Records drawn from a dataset

[Start of Attachment]

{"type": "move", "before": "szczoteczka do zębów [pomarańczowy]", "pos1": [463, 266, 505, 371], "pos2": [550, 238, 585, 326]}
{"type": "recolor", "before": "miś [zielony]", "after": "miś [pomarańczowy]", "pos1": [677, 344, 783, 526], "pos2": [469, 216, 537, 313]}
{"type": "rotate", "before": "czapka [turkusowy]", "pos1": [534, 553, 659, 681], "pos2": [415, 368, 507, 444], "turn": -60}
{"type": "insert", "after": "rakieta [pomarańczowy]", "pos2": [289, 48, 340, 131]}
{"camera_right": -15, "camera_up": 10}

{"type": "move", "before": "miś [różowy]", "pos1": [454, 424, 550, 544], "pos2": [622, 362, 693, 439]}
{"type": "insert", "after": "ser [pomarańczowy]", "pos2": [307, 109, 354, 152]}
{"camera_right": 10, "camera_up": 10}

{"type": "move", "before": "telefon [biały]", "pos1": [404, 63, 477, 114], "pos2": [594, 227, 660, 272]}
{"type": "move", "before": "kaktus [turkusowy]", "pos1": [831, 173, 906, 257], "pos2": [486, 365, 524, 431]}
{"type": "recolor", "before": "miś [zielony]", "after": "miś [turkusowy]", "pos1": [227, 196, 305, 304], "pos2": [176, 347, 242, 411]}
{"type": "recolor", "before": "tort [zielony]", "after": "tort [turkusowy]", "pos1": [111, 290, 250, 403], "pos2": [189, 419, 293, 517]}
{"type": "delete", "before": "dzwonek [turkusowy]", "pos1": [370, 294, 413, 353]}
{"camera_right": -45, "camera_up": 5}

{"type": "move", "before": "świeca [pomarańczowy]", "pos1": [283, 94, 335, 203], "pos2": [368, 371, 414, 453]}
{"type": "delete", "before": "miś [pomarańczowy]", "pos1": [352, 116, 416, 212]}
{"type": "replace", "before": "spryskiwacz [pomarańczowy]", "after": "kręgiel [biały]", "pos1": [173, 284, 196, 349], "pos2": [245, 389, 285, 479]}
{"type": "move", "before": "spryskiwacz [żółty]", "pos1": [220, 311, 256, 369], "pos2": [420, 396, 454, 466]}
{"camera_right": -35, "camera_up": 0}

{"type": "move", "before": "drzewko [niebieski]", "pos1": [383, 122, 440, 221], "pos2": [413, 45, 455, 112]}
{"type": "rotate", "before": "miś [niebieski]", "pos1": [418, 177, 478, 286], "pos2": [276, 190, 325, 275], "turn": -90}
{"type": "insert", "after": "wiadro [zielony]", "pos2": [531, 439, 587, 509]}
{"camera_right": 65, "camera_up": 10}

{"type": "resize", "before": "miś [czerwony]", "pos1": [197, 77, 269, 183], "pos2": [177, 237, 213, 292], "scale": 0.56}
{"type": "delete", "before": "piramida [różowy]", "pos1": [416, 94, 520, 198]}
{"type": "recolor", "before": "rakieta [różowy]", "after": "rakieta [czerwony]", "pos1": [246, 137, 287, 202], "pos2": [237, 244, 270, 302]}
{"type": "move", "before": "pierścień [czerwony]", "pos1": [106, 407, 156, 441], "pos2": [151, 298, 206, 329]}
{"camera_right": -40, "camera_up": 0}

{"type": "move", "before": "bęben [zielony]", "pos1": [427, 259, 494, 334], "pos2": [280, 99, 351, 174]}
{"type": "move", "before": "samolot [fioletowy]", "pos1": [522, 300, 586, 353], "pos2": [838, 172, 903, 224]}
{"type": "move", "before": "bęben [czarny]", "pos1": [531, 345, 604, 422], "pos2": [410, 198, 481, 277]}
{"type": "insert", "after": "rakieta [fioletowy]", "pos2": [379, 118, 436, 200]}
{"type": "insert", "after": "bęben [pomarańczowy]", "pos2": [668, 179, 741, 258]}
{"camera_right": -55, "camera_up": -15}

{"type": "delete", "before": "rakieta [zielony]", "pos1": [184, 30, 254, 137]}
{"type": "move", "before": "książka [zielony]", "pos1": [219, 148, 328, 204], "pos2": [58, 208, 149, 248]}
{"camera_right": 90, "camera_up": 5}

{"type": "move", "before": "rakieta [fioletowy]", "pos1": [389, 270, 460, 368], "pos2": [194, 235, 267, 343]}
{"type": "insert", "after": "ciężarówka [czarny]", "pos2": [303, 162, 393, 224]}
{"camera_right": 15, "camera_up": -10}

[End of Attachment]

WHAT YOU SHOULD DO: Restate every record above, exactly, in full.

WRITTEN RESPONSE:
{"type": "move", "before": "szczoteczka do zębów [pomarańczowy]", "pos1": [463, 266, 505, 371], "pos2": [550, 238, 585, 326]}
{"type": "recolor", "before": "miś [zielony]", "after": "miś [pomarańczowy]", "pos1": [677, 344, 783, 526], "pos2": [469, 216, 537, 313]}
{"type": "rotate", "before": "czapka [turkusowy]", "pos1": [534, 553, 659, 681], "pos2": [415, 368, 507, 444], "turn": -60}
{"type": "insert", "after": "rakieta [pomarańczowy]", "pos2": [289, 48, 340, 131]}
{"camera_right": -15, "camera_up": 10}

{"type": "move", "before": "miś [różowy]", "pos1": [454, 424, 550, 544], "pos2": [622, 362, 693, 439]}
{"type": "insert", "after": "ser [pomarańczowy]", "pos2": [307, 109, 354, 152]}
{"camera_right": 10, "camera_up": 10}

{"type": "move", "before": "telefon [biały]", "pos1": [404, 63, 477, 114], "pos2": [594, 227, 660, 272]}
{"type": "move", "before": "kaktus [turkusowy]", "pos1": [831, 173, 906, 257], "pos2": [486, 365, 524, 431]}
{"type": "recolor", "before": "miś [zielony]", "after": "miś [turkusowy]", "pos1": [227, 196, 305, 304], "pos2": [176, 347, 242, 411]}
{"type": "recolor", "before": "tort [zielony]", "after": "tort [turkusowy]", "pos1": [111, 290, 250, 403], "pos2": [189, 419, 293, 517]}
{"type": "delete", "before": "dzwonek [turkusowy]", "pos1": [370, 294, 413, 353]}
{"camera_right": -45, "camera_up": 5}

{"type": "move", "before": "świeca [pomarańczowy]", "pos1": [283, 94, 335, 203], "pos2": [368, 371, 414, 453]}
{"type": "delete", "before": "miś [pomarańczowy]", "pos1": [352, 116, 416, 212]}
{"type": "replace", "before": "spryskiwacz [pomarańczowy]", "after": "kręgiel [biały]", "pos1": [173, 284, 196, 349], "pos2": [245, 389, 285, 479]}
{"type": "move", "before": "spryskiwacz [żółty]", "pos1": [220, 311, 256, 369], "pos2": [420, 396, 454, 466]}
{"camera_right": -35, "camera_up": 0}

{"type": "move", "before": "drzewko [niebieski]", "pos1": [383, 122, 440, 221], "pos2": [413, 45, 455, 112]}
{"type": "rotate", "before": "miś [niebieski]", "pos1": [418, 177, 478, 286], "pos2": [276, 190, 325, 275], "turn": -90}
{"type": "insert", "after": "wiadro [zielony]", "pos2": [531, 439, 587, 509]}
{"camera_right": 65, "camera_up": 10}

{"type": "resize", "before": "miś [czerwony]", "pos1": [197, 77, 269, 183], "pos2": [177, 237, 213, 292], "scale": 0.56}
{"type": "delete", "before": "piramida [różowy]", "pos1": [416, 94, 520, 198]}
{"type": "recolor", "before": "rakieta [różowy]", "after": "rakieta [czerwony]", "pos1": [246, 137, 287, 202], "pos2": [237, 244, 270, 302]}
{"type": "move", "before": "pierścień [czerwony]", "pos1": [106, 407, 156, 441], "pos2": [151, 298, 206, 329]}
{"camera_right": -40, "camera_up": 0}

{"type": "move", "before": "bęben [zielony]", "pos1": [427, 259, 494, 334], "pos2": [280, 99, 351, 174]}
{"type": "move", "before": "samolot [fioletowy]", "pos1": [522, 300, 586, 353], "pos2": [838, 172, 903, 224]}
{"type": "move", "before": "bęben [czarny]", "pos1": [531, 345, 604, 422], "pos2": [410, 198, 481, 277]}
{"type": "insert", "after": "rakieta [fioletowy]", "pos2": [379, 118, 436, 200]}
{"type": "insert", "after": "bęben [pomarańczowy]", "pos2": [668, 179, 741, 258]}
{"camera_right": -55, "camera_up": -15}

{"type": "delete", "before": "rakieta [zielony]", "pos1": [184, 30, 254, 137]}
{"type": "move", "before": "książka [zielony]", "pos1": [219, 148, 328, 204], "pos2": [58, 208, 149, 248]}
{"camera_right": 90, "camera_up": 5}

{"type": "move", "before": "rakieta [fioletowy]", "pos1": [389, 270, 460, 368], "pos2": [194, 235, 267, 343]}
{"type": "insert", "after": "ciężarówka [czarny]", "pos2": [303, 162, 393, 224]}
{"camera_right": 15, "camera_up": -10}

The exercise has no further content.